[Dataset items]
═══
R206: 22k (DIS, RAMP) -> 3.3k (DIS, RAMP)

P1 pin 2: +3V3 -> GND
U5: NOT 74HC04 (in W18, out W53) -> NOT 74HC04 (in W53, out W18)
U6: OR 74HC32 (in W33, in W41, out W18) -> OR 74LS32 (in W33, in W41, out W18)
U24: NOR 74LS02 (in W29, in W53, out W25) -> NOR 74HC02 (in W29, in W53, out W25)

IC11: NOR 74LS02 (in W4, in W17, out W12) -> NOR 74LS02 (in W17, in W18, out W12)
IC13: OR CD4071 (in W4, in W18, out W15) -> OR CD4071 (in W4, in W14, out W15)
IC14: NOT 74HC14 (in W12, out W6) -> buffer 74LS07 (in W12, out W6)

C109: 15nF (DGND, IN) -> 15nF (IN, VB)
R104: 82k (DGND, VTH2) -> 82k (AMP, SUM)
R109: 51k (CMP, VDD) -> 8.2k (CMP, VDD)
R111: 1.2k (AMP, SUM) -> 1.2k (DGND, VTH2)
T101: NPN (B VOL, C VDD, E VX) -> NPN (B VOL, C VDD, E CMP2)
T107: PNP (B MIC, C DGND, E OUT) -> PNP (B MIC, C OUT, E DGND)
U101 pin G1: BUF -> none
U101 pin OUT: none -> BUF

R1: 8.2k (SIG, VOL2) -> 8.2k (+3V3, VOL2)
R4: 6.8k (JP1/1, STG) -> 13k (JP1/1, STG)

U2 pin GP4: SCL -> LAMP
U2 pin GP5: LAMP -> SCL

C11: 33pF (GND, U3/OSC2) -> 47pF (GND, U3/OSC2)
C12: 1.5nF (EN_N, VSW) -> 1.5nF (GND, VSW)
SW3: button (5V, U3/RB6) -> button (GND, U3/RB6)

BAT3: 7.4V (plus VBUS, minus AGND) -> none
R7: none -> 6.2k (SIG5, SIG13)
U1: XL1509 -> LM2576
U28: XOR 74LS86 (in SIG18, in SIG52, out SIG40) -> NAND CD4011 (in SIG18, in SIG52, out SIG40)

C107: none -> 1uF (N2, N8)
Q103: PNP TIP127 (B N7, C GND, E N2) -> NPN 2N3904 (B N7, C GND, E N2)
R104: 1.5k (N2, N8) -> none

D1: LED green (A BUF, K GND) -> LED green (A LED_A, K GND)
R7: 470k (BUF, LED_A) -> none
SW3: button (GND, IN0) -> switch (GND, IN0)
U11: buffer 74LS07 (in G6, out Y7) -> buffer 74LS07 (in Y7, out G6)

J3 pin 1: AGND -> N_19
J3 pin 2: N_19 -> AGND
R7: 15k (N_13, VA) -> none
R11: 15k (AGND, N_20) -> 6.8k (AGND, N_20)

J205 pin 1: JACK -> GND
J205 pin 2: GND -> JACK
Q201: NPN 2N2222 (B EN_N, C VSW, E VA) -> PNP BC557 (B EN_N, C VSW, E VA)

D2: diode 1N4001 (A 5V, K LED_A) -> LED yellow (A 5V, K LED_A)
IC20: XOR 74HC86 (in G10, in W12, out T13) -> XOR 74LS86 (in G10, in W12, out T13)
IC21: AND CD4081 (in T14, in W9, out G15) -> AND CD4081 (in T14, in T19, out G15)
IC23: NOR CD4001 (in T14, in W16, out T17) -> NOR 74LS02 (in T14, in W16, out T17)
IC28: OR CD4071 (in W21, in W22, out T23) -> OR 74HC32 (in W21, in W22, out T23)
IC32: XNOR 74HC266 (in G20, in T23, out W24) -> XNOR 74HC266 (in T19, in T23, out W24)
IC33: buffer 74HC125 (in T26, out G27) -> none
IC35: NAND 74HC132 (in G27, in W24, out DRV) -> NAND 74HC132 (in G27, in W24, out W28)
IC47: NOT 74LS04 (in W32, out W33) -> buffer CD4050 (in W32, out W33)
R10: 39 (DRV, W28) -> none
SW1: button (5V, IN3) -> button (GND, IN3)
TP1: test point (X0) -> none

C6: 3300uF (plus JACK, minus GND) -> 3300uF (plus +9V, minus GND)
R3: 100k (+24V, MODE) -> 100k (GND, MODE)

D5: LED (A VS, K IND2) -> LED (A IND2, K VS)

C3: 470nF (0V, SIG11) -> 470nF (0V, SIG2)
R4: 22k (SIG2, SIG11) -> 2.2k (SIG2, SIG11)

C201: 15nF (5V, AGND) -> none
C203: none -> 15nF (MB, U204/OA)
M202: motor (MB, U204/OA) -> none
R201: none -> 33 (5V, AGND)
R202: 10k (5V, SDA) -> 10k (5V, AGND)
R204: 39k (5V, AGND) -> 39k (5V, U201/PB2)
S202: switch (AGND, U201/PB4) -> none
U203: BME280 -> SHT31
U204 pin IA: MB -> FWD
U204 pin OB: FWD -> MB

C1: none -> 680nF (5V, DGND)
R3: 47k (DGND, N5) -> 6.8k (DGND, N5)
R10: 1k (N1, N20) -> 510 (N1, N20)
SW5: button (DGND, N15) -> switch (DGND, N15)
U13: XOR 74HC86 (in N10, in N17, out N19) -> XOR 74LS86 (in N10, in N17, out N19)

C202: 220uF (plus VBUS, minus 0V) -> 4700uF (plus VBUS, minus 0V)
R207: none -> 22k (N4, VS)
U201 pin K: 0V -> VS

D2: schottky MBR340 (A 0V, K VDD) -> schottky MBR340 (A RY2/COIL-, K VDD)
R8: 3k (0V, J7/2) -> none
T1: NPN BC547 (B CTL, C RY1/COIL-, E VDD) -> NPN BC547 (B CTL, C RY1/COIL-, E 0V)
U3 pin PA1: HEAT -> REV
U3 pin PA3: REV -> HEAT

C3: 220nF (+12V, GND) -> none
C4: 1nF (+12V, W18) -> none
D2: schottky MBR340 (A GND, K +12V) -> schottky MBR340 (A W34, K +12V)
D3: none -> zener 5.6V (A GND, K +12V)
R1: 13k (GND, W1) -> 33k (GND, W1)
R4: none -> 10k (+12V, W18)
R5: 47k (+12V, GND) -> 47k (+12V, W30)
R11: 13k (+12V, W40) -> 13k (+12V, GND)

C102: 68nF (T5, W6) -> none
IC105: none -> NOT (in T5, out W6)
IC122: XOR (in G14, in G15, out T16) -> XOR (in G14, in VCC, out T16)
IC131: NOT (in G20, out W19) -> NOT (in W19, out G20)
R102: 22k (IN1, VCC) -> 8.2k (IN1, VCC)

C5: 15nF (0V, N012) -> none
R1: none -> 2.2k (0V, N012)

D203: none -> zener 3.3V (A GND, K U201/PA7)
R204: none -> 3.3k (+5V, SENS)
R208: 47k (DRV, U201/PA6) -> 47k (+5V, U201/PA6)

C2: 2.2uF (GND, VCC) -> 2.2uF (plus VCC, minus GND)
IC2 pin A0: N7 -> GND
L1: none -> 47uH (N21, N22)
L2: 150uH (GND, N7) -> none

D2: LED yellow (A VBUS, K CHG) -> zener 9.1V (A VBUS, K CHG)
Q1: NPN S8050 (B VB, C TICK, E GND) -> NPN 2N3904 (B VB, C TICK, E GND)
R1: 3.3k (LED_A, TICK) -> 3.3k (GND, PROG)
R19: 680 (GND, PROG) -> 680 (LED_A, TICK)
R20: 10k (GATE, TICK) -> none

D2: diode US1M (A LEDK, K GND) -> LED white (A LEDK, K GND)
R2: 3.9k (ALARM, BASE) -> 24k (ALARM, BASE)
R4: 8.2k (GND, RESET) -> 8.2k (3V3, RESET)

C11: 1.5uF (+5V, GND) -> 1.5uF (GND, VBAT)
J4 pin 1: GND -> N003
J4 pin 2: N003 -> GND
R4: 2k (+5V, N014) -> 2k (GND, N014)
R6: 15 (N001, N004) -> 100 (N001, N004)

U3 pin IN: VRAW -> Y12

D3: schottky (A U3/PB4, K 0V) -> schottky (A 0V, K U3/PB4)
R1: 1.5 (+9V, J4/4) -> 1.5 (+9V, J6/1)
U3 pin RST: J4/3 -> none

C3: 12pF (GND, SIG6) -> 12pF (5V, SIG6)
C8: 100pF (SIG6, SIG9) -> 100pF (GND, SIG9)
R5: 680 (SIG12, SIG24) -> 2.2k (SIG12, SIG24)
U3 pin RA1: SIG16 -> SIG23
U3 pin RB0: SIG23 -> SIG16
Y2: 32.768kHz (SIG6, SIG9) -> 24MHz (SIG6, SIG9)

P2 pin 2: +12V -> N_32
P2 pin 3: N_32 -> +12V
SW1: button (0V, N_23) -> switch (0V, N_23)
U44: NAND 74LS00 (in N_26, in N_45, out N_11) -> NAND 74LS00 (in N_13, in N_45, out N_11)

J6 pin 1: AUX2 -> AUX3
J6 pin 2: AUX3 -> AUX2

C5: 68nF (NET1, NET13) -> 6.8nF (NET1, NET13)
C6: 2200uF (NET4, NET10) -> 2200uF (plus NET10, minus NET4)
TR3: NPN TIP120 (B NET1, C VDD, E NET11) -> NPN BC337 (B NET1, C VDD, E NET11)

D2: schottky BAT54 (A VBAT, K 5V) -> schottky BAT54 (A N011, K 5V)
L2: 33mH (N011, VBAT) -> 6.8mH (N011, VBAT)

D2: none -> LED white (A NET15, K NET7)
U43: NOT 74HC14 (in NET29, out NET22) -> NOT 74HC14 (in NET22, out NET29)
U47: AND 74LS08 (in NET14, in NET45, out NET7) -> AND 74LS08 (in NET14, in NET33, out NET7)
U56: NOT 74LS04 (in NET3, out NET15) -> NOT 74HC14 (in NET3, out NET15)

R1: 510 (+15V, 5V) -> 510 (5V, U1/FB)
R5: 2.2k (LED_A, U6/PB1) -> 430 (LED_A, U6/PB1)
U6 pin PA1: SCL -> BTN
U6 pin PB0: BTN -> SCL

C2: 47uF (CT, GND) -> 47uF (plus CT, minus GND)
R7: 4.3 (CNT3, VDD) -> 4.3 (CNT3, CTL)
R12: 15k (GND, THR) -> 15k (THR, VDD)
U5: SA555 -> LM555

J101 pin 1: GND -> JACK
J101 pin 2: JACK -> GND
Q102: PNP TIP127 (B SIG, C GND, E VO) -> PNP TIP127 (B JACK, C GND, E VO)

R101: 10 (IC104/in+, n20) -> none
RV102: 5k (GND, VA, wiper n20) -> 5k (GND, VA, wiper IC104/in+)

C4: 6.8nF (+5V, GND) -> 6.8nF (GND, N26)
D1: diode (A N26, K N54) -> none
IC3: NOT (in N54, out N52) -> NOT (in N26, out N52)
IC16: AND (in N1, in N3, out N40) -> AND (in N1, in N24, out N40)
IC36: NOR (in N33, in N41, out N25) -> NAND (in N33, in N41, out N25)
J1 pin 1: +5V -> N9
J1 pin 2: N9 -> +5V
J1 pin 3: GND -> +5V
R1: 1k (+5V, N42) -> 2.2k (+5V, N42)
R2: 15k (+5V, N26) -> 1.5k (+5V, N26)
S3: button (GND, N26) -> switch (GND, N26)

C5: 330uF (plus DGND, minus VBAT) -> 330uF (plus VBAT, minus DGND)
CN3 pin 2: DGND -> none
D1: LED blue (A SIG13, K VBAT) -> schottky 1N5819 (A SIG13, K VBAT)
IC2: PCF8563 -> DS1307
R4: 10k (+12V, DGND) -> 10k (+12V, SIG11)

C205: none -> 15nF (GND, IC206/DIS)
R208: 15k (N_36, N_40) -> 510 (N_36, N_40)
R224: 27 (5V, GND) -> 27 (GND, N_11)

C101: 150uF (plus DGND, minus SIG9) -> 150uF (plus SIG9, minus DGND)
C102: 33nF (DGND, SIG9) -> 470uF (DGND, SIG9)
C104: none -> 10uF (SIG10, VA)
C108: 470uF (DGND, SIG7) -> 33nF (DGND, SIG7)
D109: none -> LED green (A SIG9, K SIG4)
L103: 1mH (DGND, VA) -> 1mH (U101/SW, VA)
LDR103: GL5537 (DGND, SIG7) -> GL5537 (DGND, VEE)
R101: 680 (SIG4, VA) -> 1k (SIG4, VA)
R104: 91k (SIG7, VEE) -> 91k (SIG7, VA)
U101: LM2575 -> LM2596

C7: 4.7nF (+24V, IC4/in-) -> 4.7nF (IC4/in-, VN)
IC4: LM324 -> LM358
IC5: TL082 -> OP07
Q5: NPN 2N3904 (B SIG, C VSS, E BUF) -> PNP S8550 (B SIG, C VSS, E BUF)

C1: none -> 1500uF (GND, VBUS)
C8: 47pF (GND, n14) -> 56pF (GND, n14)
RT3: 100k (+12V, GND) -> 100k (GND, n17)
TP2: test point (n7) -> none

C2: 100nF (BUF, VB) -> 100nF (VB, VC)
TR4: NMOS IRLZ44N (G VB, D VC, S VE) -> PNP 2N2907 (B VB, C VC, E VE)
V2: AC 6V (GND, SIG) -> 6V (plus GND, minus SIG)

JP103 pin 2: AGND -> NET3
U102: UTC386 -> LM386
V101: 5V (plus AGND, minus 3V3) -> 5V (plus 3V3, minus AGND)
═══
▶ Try it: Only the lines above starting at the line that holds "D2: schottky MBR340 (A 0V, K" and ending at the line that holds "IC131: NOT (in" are to be repeated, exactly and in full.

▶ Output for this exercise:
D2: schottky MBR340 (A 0V, K VDD) -> schottky MBR340 (A RY2/COIL-, K VDD)
R8: 3k (0V, J7/2) -> none
T1: NPN BC547 (B CTL, C RY1/COIL-, E VDD) -> NPN BC547 (B CTL, C RY1/COIL-, E 0V)
U3 pin PA1: HEAT -> REV
U3 pin PA3: REV -> HEAT

C3: 220nF (+12V, GND) -> none
C4: 1nF (+12V, W18) -> none
D2: schottky MBR340 (A GND, K +12V) -> schottky MBR340 (A W34, K +12V)
D3: none -> zener 5.6V (A GND, K +12V)
R1: 13k (GND, W1) -> 33k (GND, W1)
R4: none -> 10k (+12V, W18)
R5: 47k (+12V, GND) -> 47k (+12V, W30)
R11: 13k (+12V, W40) -> 13k (+12V, GND)

C102: 68nF (T5, W6) -> none
IC105: none -> NOT (in T5, out W6)
IC122: XOR (in G14, in G15, out T16) -> XOR (in G14, in VCC, out T16)
IC131: NOT (in G20, out W19) -> NOT (in W19, out G20)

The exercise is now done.